*Your instructions*: Your answer should be the full set of entries, given again without alteration.

*Before-and-after object lists*:
*** Begin section ***

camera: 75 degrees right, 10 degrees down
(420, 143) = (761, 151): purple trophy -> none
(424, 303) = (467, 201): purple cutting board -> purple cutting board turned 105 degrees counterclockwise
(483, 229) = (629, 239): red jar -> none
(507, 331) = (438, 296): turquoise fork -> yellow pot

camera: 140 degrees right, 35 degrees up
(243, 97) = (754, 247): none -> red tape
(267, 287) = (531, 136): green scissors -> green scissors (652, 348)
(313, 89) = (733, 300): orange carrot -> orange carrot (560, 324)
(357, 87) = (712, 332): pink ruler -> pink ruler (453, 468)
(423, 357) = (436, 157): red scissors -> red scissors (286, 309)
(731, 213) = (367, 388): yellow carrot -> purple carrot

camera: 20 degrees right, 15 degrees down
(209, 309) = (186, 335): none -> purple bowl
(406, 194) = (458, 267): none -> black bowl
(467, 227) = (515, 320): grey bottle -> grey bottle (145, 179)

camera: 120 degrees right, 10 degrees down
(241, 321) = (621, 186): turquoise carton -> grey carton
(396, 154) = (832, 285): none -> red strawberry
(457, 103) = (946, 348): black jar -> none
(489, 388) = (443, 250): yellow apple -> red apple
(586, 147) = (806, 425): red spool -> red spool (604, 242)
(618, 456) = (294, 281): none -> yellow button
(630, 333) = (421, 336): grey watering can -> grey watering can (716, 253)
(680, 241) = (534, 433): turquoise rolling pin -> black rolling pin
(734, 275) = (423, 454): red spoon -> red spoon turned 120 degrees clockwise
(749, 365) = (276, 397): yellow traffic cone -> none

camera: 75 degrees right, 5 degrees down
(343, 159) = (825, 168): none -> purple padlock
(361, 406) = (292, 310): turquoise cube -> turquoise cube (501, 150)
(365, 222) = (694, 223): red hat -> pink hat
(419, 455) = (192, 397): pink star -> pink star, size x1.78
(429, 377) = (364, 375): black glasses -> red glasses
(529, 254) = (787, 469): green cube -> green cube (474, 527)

*** End section ***

*Result for this task*:
camera: 75 degrees right, 10 degrees down
(420, 143) = (761, 151): purple trophy -> none
(424, 303) = (467, 201): purple cutting board -> purple cutting board turned 105 degrees counterclockwise
(483, 229) = (629, 239): red jar -> none
(507, 331) = (438, 296): turquoise fork -> yellow pot

camera: 140 degrees right, 35 degrees up
(243, 97) = (754, 247): none -> red tape
(267, 287) = (531, 136): green scissors -> green scissors (652, 348)
(313, 89) = (733, 300): orange carrot -> orange carrot (560, 324)
(357, 87) = (712, 332): pink ruler -> pink ruler (453, 468)
(423, 357) = (436, 157): red scissors -> red scissors (286, 309)
(731, 213) = (367, 388): yellow carrot -> purple carrot

camera: 20 degrees right, 15 degrees down
(209, 309) = (186, 335): none -> purple bowl
(406, 194) = (458, 267): none -> black bowl
(467, 227) = (515, 320): grey bottle -> grey bottle (145, 179)

camera: 120 degrees right, 10 degrees down
(241, 321) = (621, 186): turquoise carton -> grey carton
(396, 154) = (832, 285): none -> red strawberry
(457, 103) = (946, 348): black jar -> none
(489, 388) = (443, 250): yellow apple -> red apple
(586, 147) = (806, 425): red spool -> red spool (604, 242)
(618, 456) = (294, 281): none -> yellow button
(630, 333) = (421, 336): grey watering can -> grey watering can (716, 253)
(680, 241) = (534, 433): turquoise rolling pin -> black rolling pin
(734, 275) = (423, 454): red spoon -> red spoon turned 120 degrees clockwise
(749, 365) = (276, 397): yellow traffic cone -> none

camera: 75 degrees right, 5 degrees down
(343, 159) = (825, 168): none -> purple padlock
(361, 406) = (292, 310): turquoise cube -> turquoise cube (501, 150)
(365, 222) = (694, 223): red hat -> pink hat
(419, 455) = (192, 397): pink star -> pink star, size x1.78
(429, 377) = (364, 375): black glasses -> red glasses
(529, 254) = (787, 469): green cube -> green cube (474, 527)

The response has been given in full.